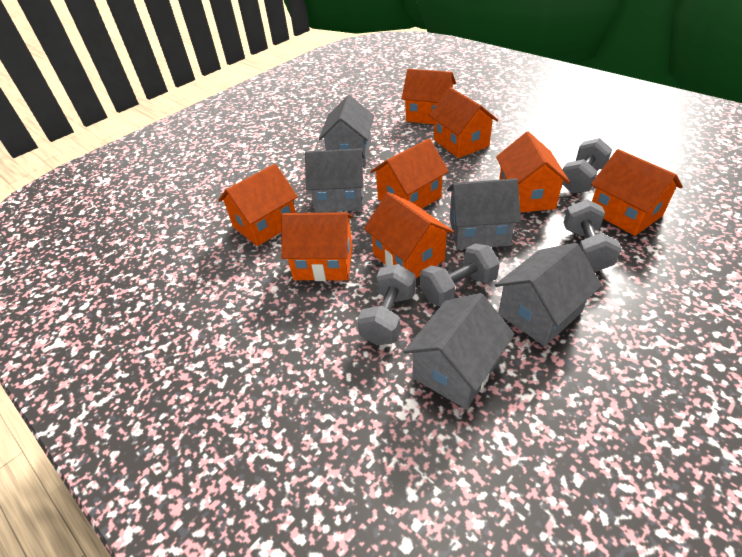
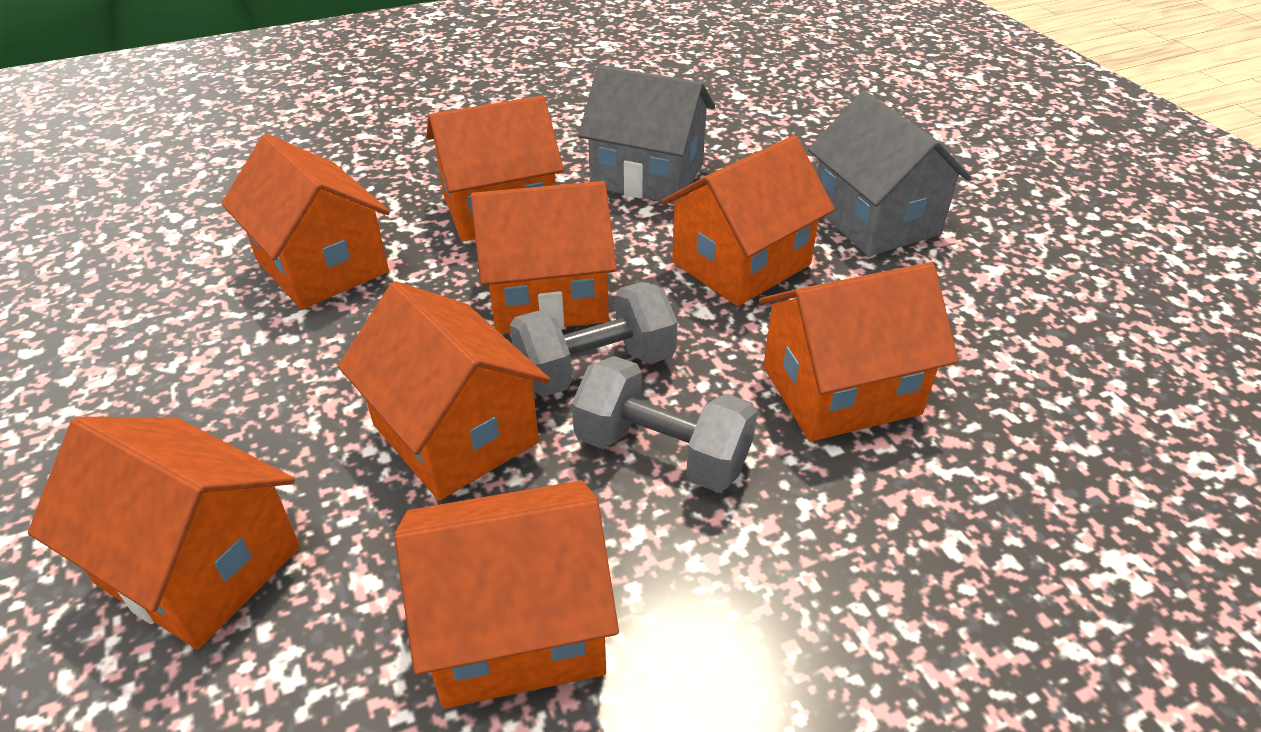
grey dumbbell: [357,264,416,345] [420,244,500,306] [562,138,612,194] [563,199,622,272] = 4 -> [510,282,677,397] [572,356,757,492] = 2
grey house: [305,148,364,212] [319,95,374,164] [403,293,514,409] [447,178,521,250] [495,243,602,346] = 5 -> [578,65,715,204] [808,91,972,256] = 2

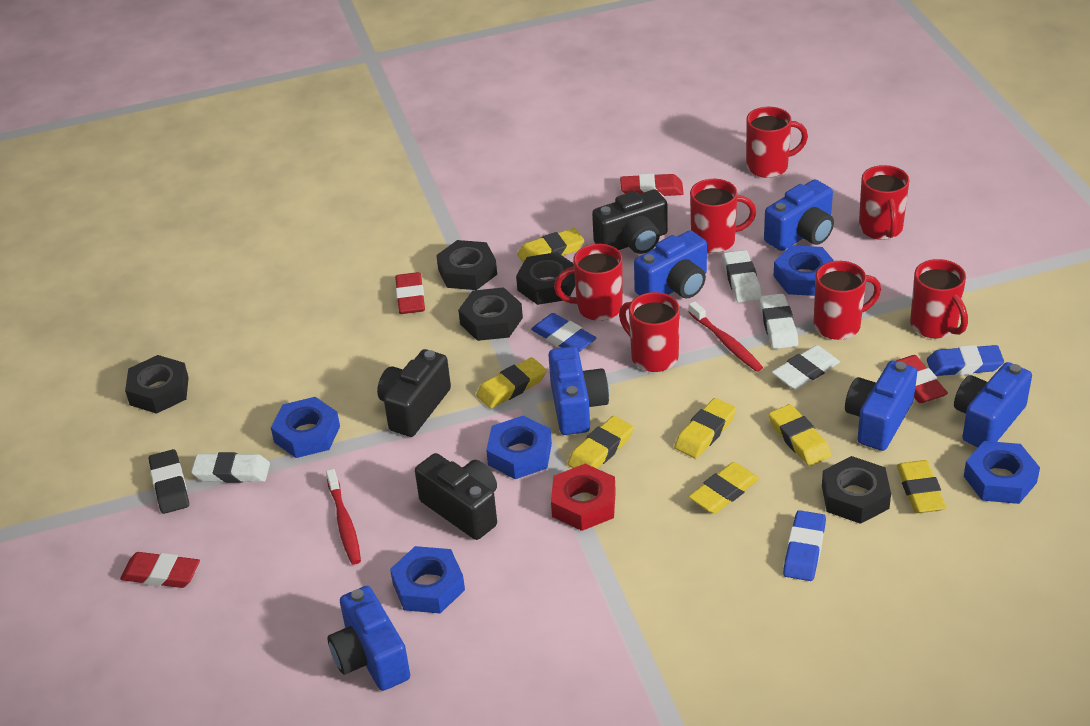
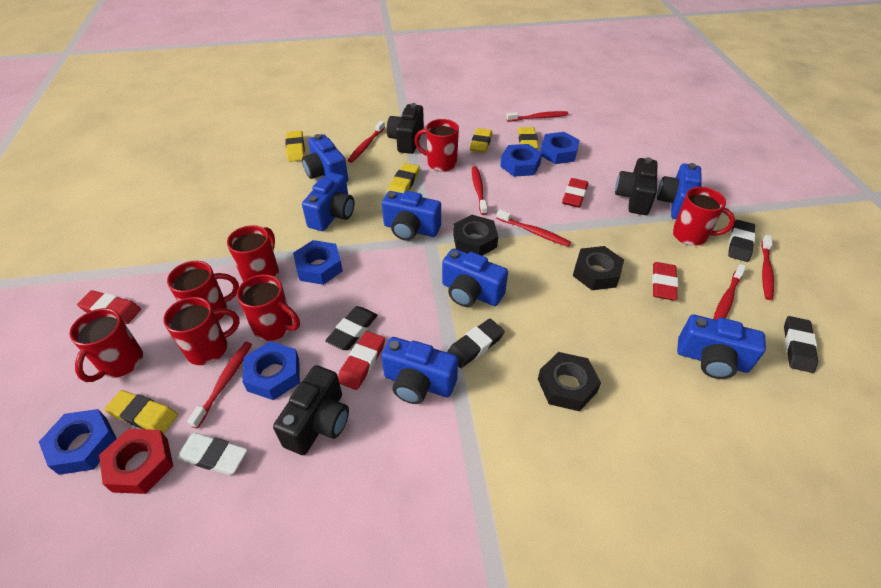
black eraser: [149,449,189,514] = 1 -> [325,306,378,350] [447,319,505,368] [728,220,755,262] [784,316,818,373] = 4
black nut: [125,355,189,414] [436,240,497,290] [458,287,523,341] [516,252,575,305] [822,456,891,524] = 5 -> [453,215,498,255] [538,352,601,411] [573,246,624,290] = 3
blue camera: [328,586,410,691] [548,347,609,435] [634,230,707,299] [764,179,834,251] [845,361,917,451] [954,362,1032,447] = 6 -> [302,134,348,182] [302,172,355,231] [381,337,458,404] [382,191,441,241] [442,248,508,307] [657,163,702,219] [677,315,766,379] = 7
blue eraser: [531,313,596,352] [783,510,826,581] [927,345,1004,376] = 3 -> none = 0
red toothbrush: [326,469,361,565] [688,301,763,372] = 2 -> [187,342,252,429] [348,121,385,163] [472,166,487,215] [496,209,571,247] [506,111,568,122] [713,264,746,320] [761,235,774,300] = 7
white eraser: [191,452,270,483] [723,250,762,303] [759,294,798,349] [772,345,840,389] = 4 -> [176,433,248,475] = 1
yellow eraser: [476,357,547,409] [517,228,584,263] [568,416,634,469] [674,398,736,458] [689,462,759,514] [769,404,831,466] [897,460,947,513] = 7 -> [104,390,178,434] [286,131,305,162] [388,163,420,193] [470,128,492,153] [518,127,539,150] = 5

____________

● WORK INSTRUCTIONS
Within this material, how many lines include the word "grey"? State only the number.

● SOLVED PROBLEM
2